- [Dataset entries]
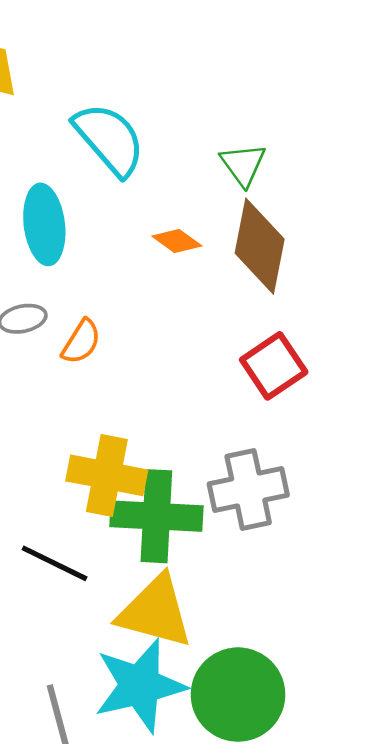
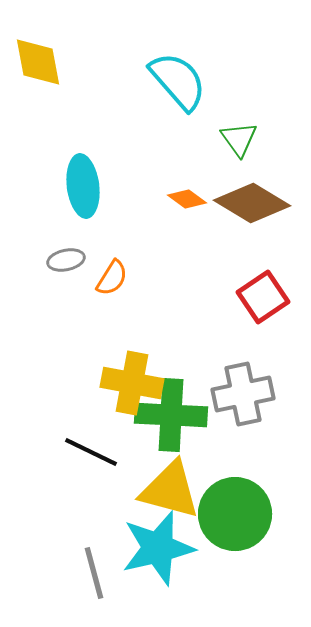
cyan semicircle: (109, 139) -> (178, 81), moved
brown diamond: (260, 246) -> (252, 203), turned -70
green circle: (238, 695) -> (235, 514), moved

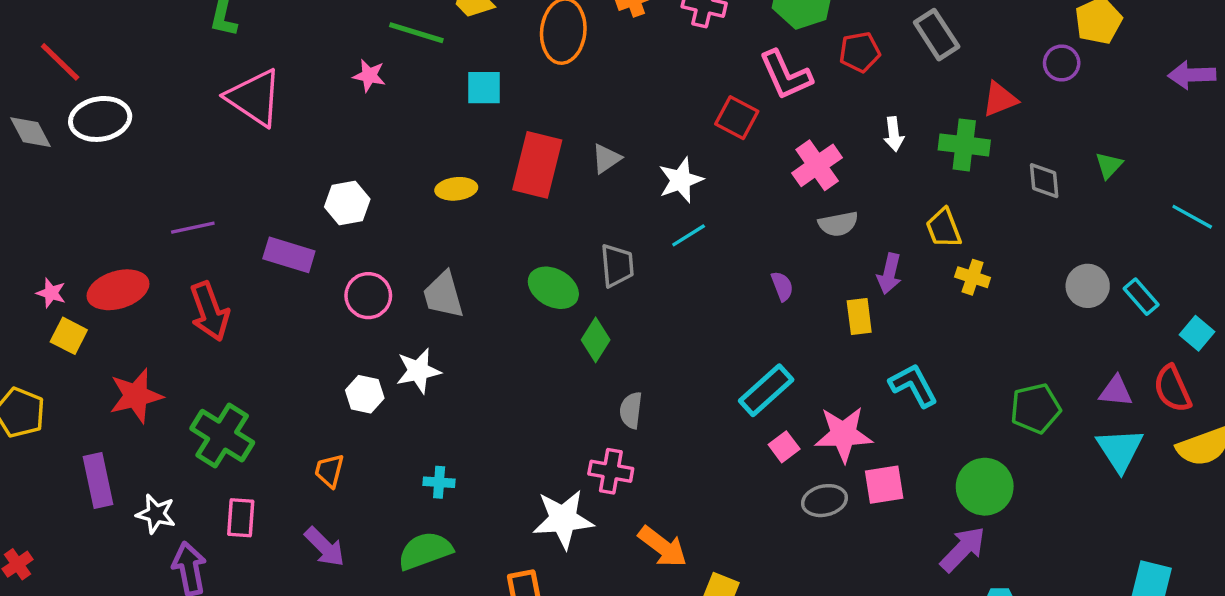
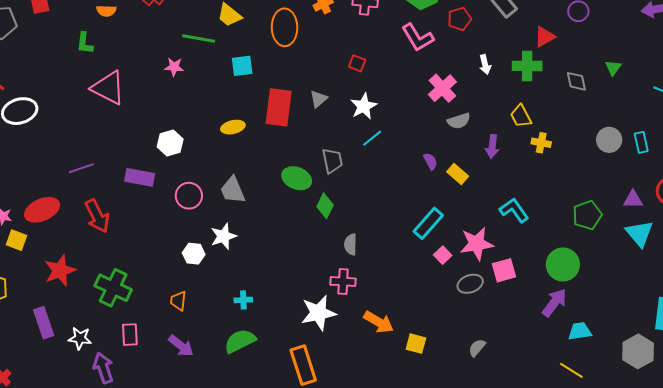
red square: (737, 118) -> (357, 63), moved, size x0.7
cyan rectangle: (1141, 297) -> (641, 142), turned 35
yellow rectangle: (859, 316) -> (458, 174), moved, turned -35

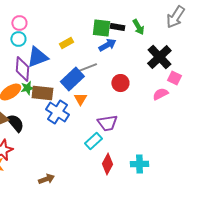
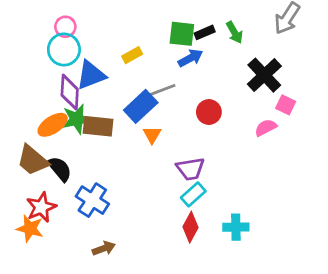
black rectangle: (117, 27) -> (205, 32), turned -32
cyan circle: (18, 39) -> (64, 49), size x1.5
green star: (27, 88) -> (77, 119), size x1.5
blue cross: (57, 112) -> (92, 200), moved
cyan rectangle: (93, 141) -> (193, 194), moved

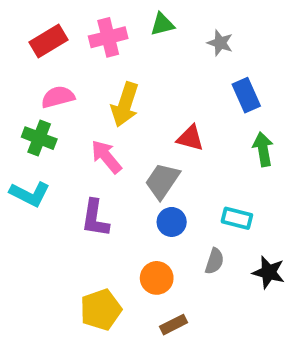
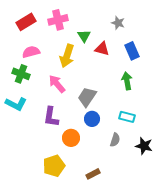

- [Work to complete] Search the records for the word "cyan". Copy every line that has it.

- [Solution]
cyan semicircle: (109, 139) -> (178, 81), moved
cyan rectangle: (1141, 297) -> (641, 142), turned 35
cyan circle: (18, 39) -> (64, 49), size x1.5
cyan rectangle: (93, 141) -> (193, 194), moved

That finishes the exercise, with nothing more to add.